Data follows below. Repeat exactly the lines between the line holding "BARO: BMP280 -> BME680" and the line holding "KEYS1 pin K1: D1 -> D9", inclusive, and nothing more; drop pictures.

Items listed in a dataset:
--------------------

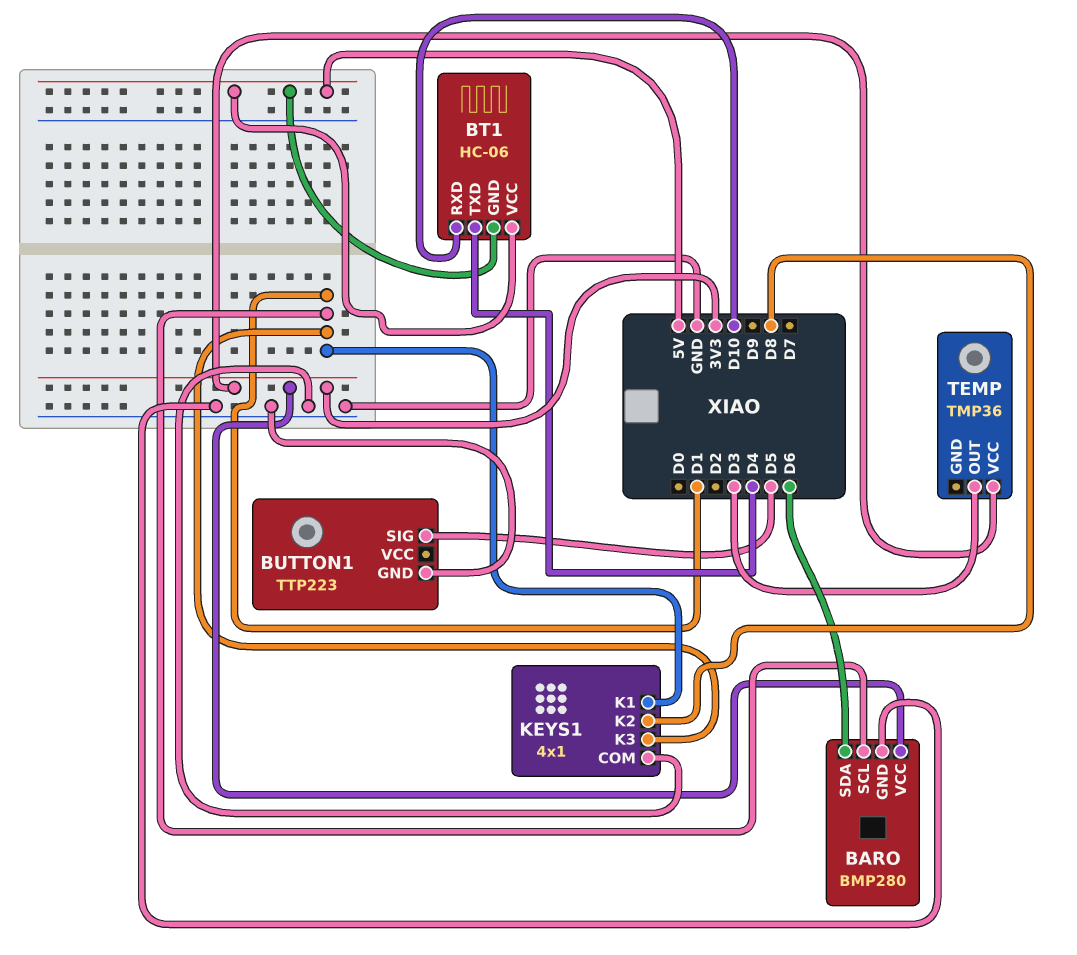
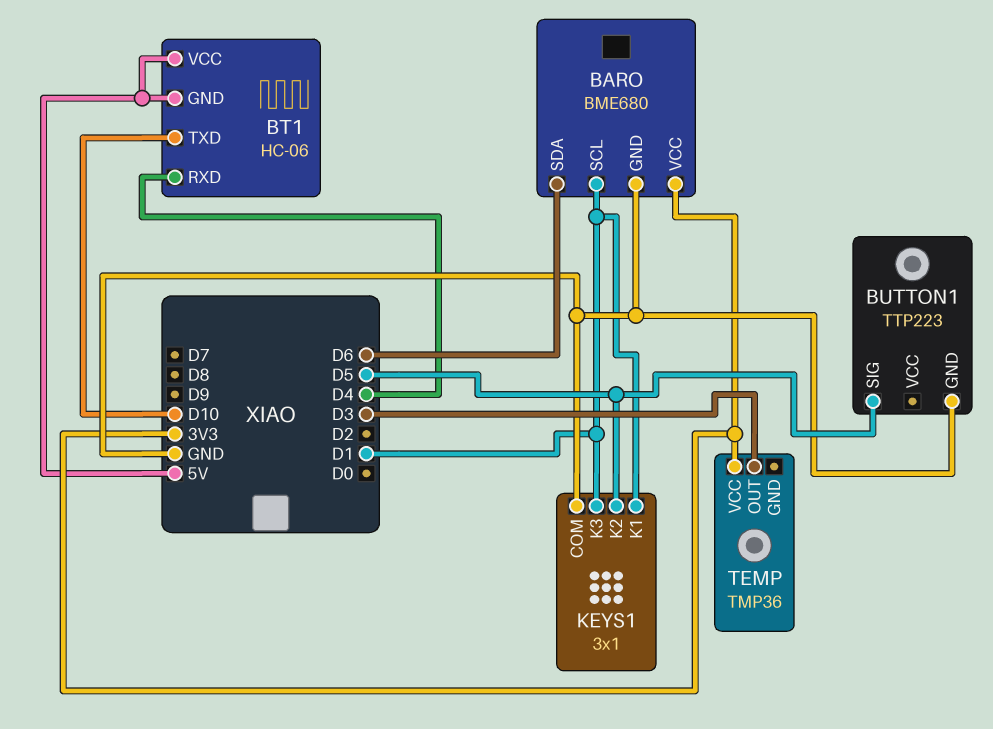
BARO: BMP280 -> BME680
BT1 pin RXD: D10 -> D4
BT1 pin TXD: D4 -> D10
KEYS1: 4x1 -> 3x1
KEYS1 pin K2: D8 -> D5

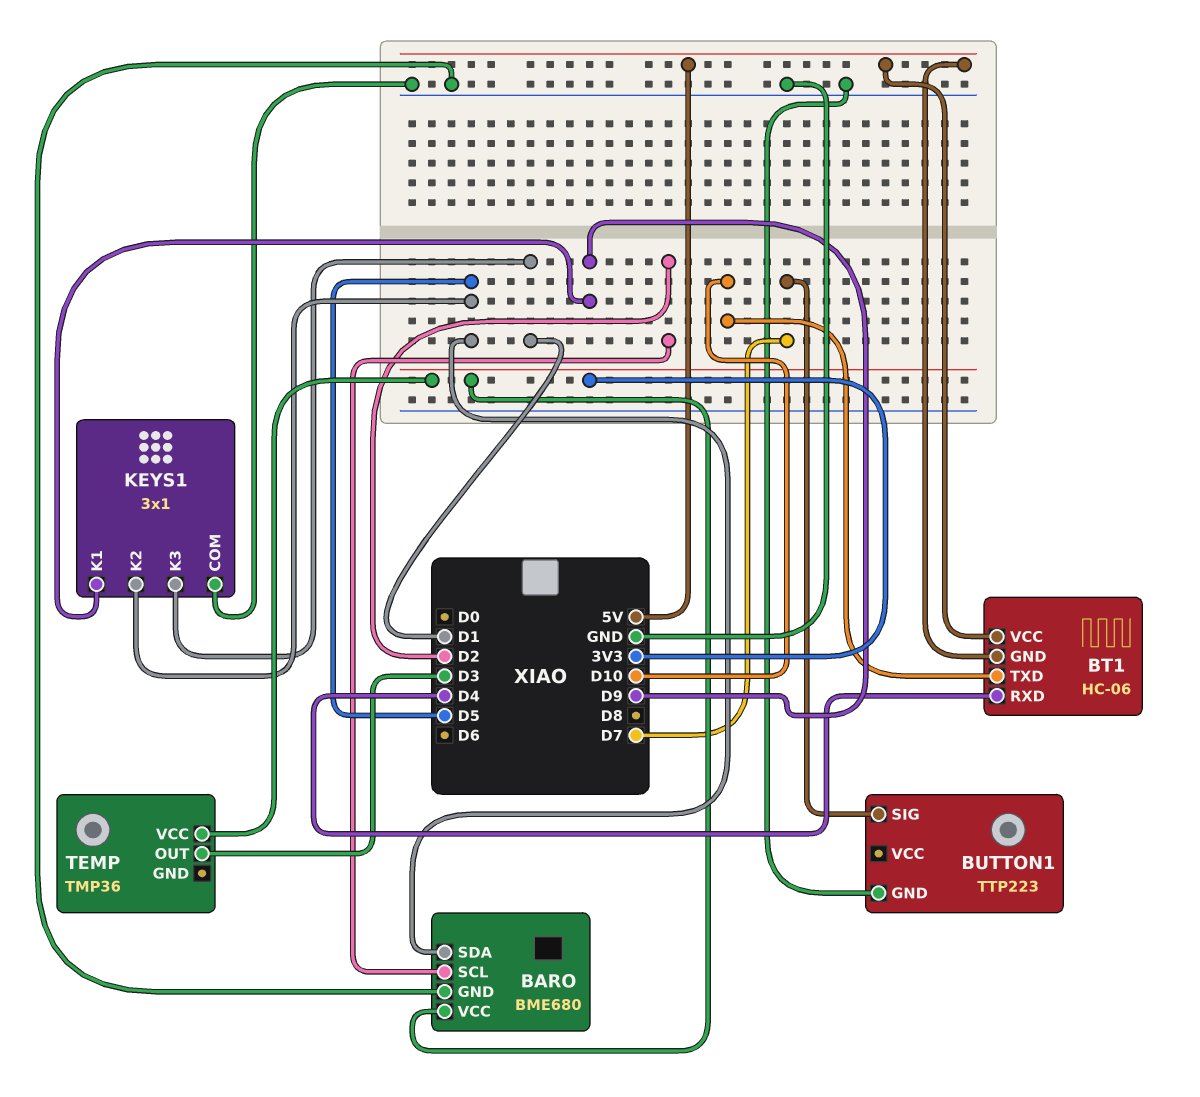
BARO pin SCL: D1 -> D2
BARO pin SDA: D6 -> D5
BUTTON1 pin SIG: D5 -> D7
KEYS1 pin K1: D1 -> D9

--------------------

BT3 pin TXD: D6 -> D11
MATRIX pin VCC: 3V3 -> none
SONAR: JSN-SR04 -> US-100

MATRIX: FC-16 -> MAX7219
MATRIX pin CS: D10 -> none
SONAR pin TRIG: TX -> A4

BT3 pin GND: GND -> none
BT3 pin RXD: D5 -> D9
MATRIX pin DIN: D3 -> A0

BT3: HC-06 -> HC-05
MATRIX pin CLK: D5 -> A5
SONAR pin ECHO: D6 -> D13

--------------------

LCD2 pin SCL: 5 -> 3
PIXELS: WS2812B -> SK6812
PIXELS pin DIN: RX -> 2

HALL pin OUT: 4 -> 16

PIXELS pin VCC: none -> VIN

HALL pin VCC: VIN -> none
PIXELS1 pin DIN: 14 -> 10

--------------------

■ RESPONSE AREA
BARO: BMP280 -> BME680
BT1 pin RXD: D10 -> D4
BT1 pin TXD: D4 -> D10
KEYS1: 4x1 -> 3x1
KEYS1 pin K2: D8 -> D5

BARO pin SCL: D1 -> D2
BARO pin SDA: D6 -> D5
BUTTON1 pin SIG: D5 -> D7
KEYS1 pin K1: D1 -> D9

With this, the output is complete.